*What this task involves*
Return every line of the material below verbatim, leaving out the pictures.

*Given records*

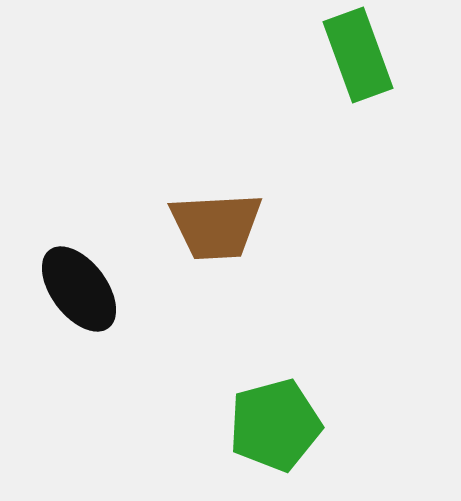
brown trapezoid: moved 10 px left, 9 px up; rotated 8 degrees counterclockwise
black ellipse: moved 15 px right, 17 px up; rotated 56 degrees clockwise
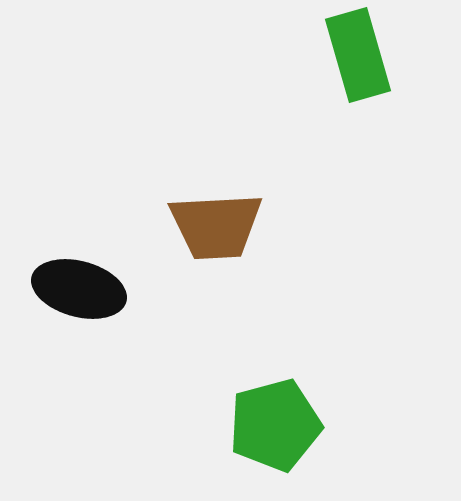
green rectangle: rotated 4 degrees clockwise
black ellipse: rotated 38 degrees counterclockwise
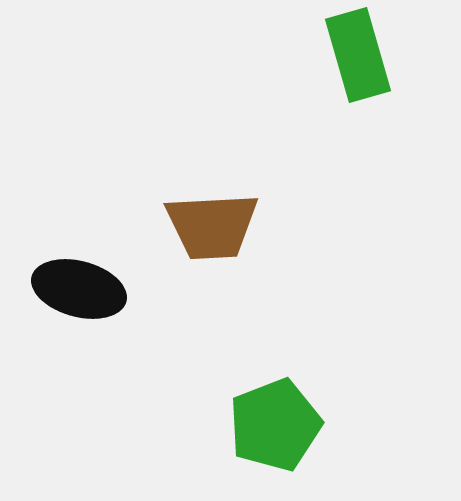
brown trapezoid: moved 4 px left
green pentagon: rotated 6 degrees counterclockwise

*Written response*
brown trapezoid: moved 10 px left, 9 px up; rotated 8 degrees counterclockwise
black ellipse: moved 15 px right, 17 px up; rotated 56 degrees clockwise
green rectangle: rotated 4 degrees clockwise
black ellipse: rotated 38 degrees counterclockwise
brown trapezoid: moved 4 px left
green pentagon: rotated 6 degrees counterclockwise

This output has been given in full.